▶ The problem: Please filter the data down to the lines that include the word "rectangle" and copy them.

▶ Material provided:
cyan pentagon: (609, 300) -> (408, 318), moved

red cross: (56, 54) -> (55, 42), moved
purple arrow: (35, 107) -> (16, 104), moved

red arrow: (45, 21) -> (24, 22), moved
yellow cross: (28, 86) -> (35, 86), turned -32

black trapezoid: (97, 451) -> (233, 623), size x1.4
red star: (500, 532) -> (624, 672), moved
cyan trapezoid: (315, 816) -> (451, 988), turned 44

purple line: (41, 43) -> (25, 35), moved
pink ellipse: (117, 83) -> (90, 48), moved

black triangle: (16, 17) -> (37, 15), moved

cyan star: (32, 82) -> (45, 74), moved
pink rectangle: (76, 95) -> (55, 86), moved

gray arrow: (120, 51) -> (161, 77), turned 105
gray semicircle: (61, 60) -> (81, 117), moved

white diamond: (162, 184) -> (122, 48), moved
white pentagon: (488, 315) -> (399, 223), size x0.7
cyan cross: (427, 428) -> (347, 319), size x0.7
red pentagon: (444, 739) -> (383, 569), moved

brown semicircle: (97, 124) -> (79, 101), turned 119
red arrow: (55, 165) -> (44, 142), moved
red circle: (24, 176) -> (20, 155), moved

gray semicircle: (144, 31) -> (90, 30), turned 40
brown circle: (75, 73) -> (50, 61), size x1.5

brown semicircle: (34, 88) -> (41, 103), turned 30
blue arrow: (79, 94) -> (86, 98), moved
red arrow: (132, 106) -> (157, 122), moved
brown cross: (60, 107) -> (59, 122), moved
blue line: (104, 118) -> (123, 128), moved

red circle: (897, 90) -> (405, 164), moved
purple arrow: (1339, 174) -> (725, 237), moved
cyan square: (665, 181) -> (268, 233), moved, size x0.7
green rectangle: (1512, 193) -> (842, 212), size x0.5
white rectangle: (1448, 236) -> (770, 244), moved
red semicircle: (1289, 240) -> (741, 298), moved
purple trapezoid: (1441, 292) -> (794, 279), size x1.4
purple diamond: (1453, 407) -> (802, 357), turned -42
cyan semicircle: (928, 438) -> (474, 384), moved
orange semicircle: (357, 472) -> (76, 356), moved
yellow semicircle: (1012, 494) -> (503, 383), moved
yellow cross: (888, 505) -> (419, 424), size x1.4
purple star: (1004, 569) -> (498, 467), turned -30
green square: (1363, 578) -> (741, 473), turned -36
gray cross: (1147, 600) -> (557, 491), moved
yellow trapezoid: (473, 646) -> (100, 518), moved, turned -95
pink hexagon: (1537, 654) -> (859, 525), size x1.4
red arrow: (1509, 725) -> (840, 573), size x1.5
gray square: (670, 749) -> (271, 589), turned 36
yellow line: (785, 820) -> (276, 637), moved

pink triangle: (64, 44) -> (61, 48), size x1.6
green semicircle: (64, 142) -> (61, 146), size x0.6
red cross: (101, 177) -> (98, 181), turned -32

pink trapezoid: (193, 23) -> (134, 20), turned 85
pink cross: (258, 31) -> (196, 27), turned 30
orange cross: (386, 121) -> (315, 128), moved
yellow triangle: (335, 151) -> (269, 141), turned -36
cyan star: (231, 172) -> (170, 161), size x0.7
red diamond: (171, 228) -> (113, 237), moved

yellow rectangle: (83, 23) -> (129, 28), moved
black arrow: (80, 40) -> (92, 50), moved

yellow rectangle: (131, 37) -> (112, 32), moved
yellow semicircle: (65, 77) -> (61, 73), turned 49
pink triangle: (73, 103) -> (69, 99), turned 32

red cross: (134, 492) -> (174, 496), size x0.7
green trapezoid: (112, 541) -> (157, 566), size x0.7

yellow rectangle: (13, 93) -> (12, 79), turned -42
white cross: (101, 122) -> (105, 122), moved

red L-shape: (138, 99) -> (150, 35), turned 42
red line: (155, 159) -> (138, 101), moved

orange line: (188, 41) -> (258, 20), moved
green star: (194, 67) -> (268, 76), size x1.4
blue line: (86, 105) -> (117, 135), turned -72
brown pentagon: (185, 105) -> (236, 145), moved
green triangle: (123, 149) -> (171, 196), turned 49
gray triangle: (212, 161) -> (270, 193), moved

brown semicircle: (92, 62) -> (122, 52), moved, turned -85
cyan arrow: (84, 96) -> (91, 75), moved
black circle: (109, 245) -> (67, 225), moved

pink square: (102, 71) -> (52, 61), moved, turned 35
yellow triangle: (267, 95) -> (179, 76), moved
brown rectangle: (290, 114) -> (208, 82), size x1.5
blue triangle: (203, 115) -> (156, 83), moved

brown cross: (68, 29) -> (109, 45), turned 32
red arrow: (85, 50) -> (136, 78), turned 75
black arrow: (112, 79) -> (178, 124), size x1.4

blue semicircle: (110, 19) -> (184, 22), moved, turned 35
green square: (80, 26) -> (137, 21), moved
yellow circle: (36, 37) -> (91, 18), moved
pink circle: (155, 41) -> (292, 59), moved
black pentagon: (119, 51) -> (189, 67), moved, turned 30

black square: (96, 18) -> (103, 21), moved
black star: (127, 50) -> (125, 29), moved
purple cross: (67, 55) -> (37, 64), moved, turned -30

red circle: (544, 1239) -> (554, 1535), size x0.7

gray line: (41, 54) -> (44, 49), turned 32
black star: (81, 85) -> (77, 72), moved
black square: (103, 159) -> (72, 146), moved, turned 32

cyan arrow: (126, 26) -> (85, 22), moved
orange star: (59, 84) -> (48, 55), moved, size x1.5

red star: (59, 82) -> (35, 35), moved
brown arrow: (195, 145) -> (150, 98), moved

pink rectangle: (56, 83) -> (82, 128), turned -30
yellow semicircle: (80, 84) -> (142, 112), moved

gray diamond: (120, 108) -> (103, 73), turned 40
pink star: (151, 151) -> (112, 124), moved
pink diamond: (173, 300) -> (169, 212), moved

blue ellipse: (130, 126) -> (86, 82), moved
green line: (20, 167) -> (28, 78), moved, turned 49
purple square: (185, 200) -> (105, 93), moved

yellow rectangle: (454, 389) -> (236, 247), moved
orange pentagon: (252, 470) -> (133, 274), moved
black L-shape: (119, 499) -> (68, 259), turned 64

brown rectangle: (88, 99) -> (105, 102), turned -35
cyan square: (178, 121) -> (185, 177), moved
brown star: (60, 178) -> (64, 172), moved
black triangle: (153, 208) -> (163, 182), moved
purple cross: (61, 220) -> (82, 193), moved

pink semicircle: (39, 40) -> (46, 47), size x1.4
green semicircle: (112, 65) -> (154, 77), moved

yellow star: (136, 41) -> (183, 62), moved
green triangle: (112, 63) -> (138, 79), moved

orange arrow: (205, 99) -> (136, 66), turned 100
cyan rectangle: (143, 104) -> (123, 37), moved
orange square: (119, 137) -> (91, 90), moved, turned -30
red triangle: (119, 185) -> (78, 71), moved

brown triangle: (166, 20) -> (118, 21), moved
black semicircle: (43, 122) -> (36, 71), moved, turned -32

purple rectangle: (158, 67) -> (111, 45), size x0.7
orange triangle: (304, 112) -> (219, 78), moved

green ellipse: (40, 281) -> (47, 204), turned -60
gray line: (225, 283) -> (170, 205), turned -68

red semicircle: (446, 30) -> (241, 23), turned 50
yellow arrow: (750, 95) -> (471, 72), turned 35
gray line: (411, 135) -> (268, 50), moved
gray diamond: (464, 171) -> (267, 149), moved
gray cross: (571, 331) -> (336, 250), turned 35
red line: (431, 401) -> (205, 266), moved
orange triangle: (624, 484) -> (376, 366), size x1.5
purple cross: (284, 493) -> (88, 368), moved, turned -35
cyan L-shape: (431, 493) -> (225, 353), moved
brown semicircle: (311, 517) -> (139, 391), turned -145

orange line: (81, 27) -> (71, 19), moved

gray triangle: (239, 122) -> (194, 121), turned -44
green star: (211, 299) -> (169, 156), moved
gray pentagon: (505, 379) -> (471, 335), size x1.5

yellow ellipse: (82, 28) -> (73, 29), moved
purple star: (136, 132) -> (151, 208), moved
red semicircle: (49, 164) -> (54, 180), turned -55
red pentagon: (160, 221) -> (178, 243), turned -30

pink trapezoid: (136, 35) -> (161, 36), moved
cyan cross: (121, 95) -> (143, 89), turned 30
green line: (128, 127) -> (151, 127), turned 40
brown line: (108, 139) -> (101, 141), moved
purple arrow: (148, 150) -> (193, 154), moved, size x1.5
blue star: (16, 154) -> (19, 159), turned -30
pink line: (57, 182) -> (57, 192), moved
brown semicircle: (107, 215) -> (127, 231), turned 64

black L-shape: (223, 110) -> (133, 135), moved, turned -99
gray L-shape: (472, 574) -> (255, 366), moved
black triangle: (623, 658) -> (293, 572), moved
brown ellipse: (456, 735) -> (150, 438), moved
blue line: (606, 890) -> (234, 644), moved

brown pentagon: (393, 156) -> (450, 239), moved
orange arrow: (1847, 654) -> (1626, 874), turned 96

▶ Answer space:
pink rectangle: (76, 95) -> (55, 86), moved
green rectangle: (1512, 193) -> (842, 212), size x0.5
white rectangle: (1448, 236) -> (770, 244), moved
yellow rectangle: (83, 23) -> (129, 28), moved
yellow rectangle: (131, 37) -> (112, 32), moved
yellow rectangle: (13, 93) -> (12, 79), turned -42
brown rectangle: (290, 114) -> (208, 82), size x1.5
pink rectangle: (56, 83) -> (82, 128), turned -30
yellow rectangle: (454, 389) -> (236, 247), moved
brown rectangle: (88, 99) -> (105, 102), turned -35
cyan rectangle: (143, 104) -> (123, 37), moved
purple rectangle: (158, 67) -> (111, 45), size x0.7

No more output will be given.